- _REQUIRED WORK_
The records that follow are to be repeated in full, with no pictures retained.

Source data
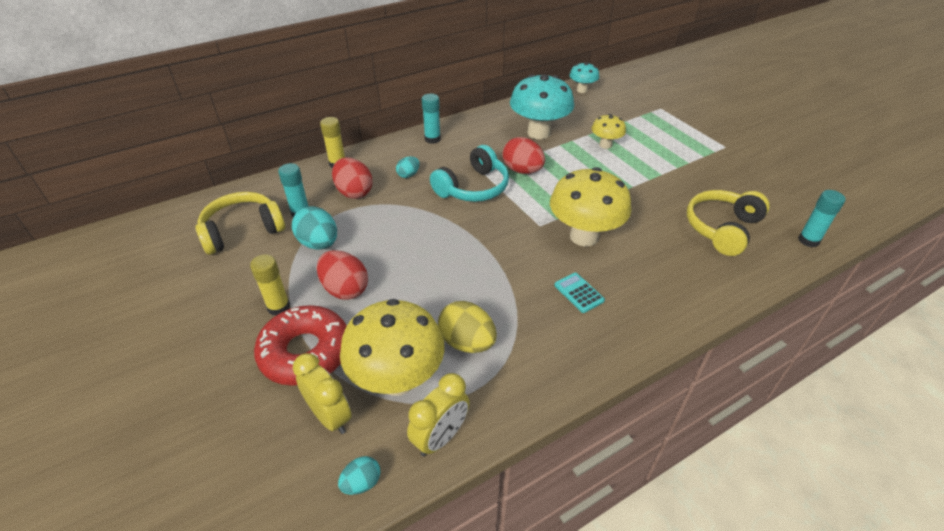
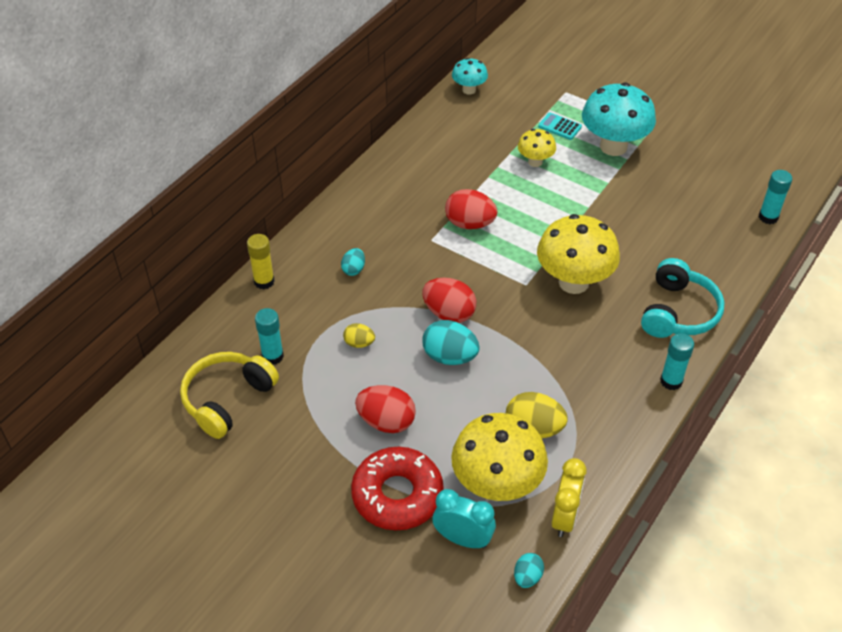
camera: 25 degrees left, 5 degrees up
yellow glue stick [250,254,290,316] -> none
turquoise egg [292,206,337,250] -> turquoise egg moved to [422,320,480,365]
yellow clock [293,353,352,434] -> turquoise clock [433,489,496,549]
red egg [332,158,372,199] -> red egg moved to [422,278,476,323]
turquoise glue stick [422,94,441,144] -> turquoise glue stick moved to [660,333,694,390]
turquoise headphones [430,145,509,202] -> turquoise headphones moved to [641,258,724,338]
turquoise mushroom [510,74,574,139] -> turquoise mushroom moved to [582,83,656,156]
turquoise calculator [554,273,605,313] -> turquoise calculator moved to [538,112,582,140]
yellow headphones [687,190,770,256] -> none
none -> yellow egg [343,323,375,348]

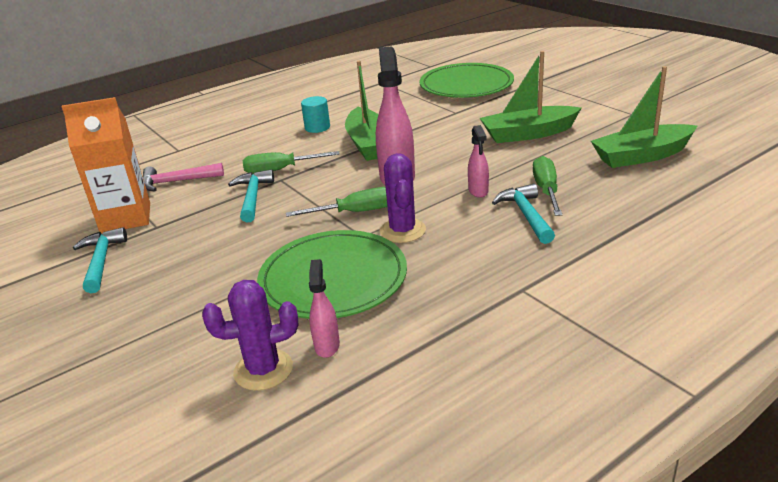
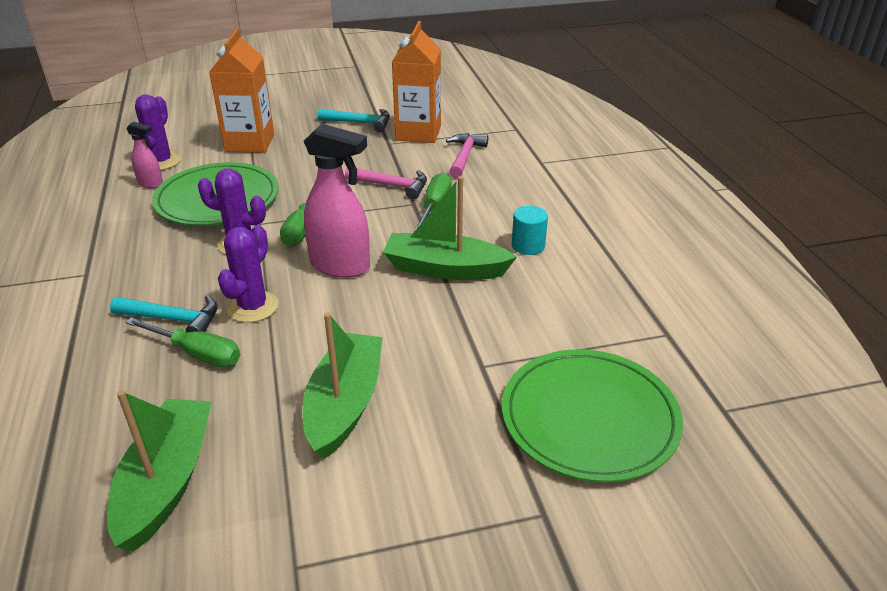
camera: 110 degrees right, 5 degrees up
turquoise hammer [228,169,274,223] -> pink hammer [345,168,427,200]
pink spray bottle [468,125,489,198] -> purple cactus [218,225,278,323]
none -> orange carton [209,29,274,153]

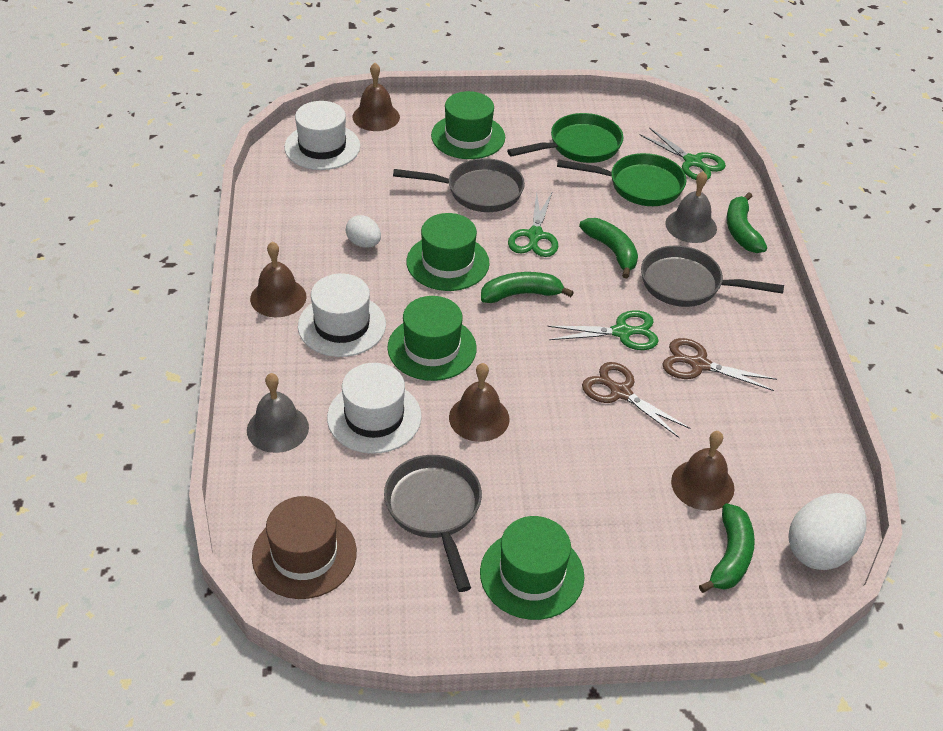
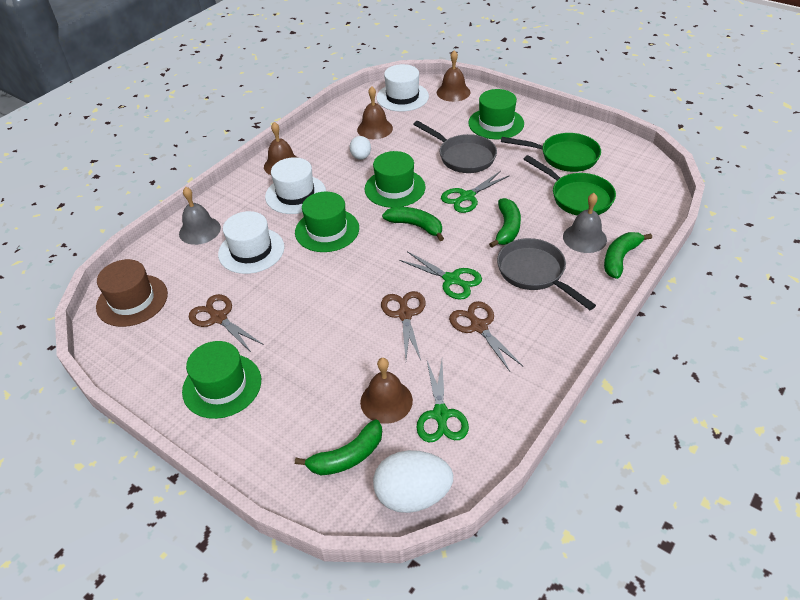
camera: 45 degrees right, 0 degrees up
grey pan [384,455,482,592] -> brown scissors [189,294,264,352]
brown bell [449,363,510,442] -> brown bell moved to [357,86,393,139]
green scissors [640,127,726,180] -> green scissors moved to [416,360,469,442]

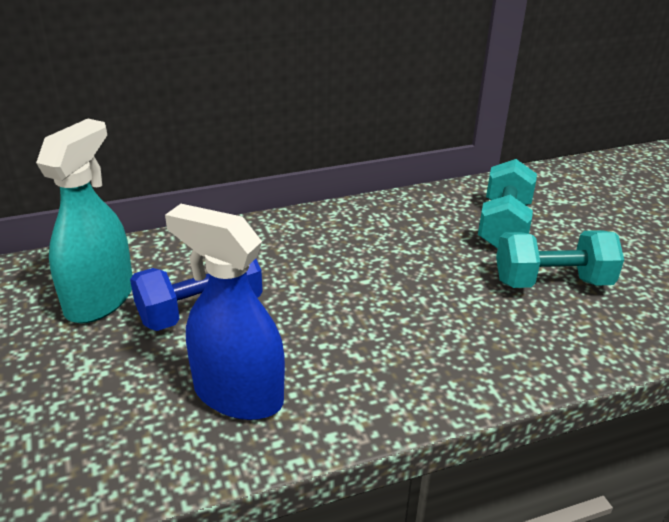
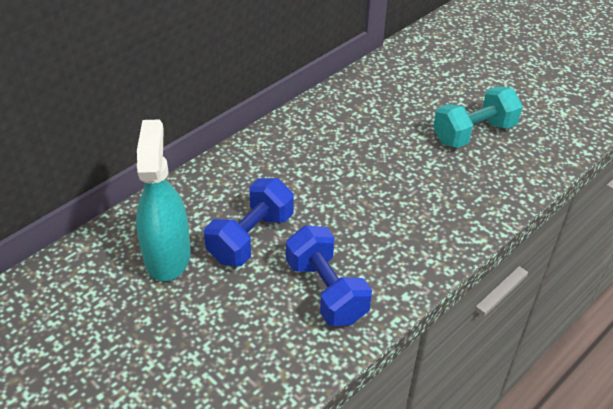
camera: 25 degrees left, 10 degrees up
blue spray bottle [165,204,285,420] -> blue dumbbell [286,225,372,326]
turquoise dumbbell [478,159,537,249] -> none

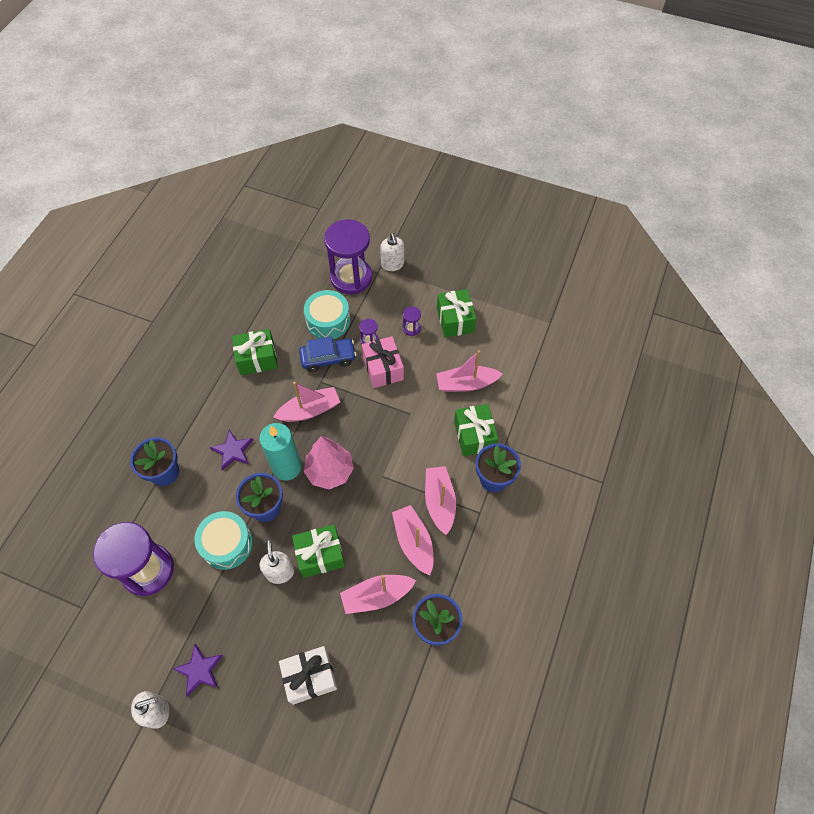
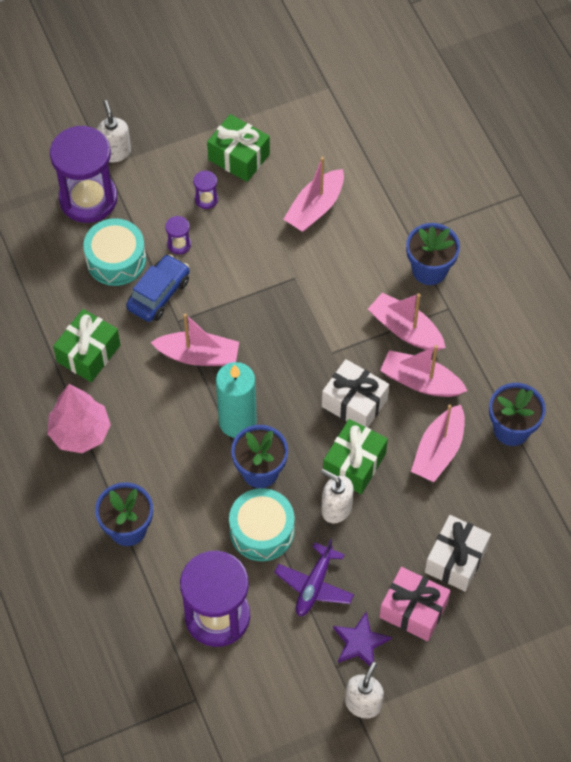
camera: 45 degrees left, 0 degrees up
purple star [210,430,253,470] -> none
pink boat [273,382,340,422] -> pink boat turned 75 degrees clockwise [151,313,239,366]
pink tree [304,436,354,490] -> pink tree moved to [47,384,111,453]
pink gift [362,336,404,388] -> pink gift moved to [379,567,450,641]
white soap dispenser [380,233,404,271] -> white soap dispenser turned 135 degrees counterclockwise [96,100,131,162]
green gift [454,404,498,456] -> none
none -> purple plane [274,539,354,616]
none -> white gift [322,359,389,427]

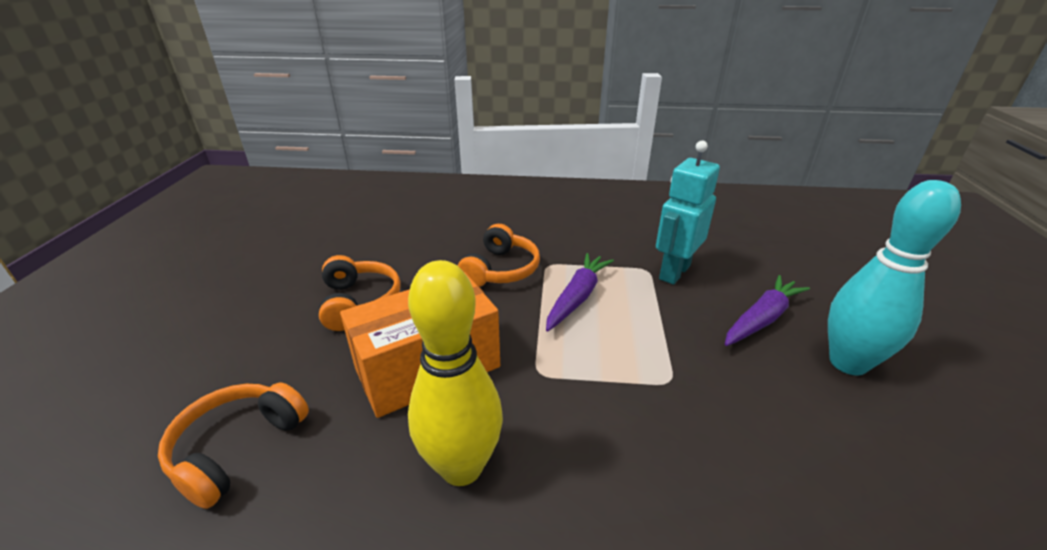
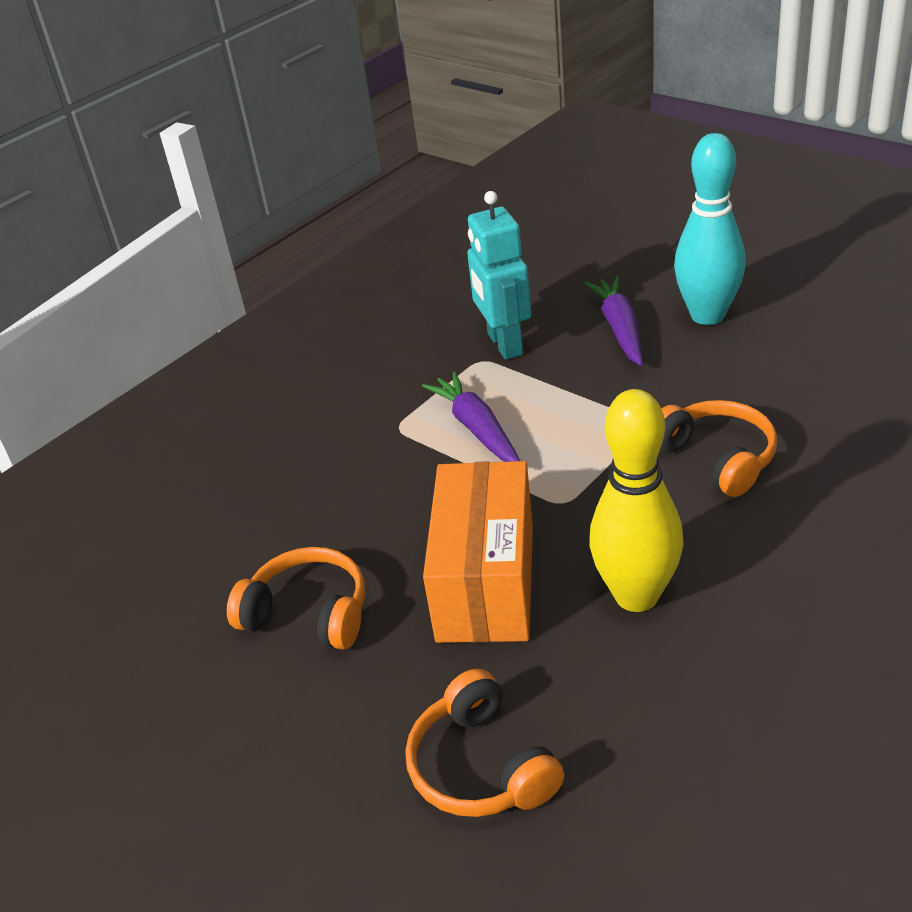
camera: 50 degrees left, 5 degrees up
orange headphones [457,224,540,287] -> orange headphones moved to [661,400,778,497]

- _RESPONSE BELOW_
camera: 25 degrees left, 5 degrees up
yellow glue stick [250,254,290,316] -> none
turquoise egg [292,206,337,250] -> turquoise egg moved to [422,320,480,365]
yellow clock [293,353,352,434] -> turquoise clock [433,489,496,549]
red egg [332,158,372,199] -> red egg moved to [422,278,476,323]
turquoise glue stick [422,94,441,144] -> turquoise glue stick moved to [660,333,694,390]
turquoise headphones [430,145,509,202] -> turquoise headphones moved to [641,258,724,338]
turquoise mushroom [510,74,574,139] -> turquoise mushroom moved to [582,83,656,156]
turquoise calculator [554,273,605,313] -> turquoise calculator moved to [538,112,582,140]
yellow headphones [687,190,770,256] -> none
none -> yellow egg [343,323,375,348]

camera: 110 degrees right, 5 degrees up
turquoise hammer [228,169,274,223] -> pink hammer [345,168,427,200]
pink spray bottle [468,125,489,198] -> purple cactus [218,225,278,323]
none -> orange carton [209,29,274,153]

camera: 45 degrees right, 0 degrees up
grey pan [384,455,482,592] -> brown scissors [189,294,264,352]
brown bell [449,363,510,442] -> brown bell moved to [357,86,393,139]
green scissors [640,127,726,180] -> green scissors moved to [416,360,469,442]

camera: 25 degrees left, 10 degrees up
blue spray bottle [165,204,285,420] -> blue dumbbell [286,225,372,326]
turquoise dumbbell [478,159,537,249] -> none

camera: 45 degrees left, 0 degrees up
purple star [210,430,253,470] -> none
pink boat [273,382,340,422] -> pink boat turned 75 degrees clockwise [151,313,239,366]
pink tree [304,436,354,490] -> pink tree moved to [47,384,111,453]
pink gift [362,336,404,388] -> pink gift moved to [379,567,450,641]
white soap dispenser [380,233,404,271] -> white soap dispenser turned 135 degrees counterclockwise [96,100,131,162]
green gift [454,404,498,456] -> none
none -> purple plane [274,539,354,616]
none -> white gift [322,359,389,427]

camera: 50 degrees left, 5 degrees up
orange headphones [457,224,540,287] -> orange headphones moved to [661,400,778,497]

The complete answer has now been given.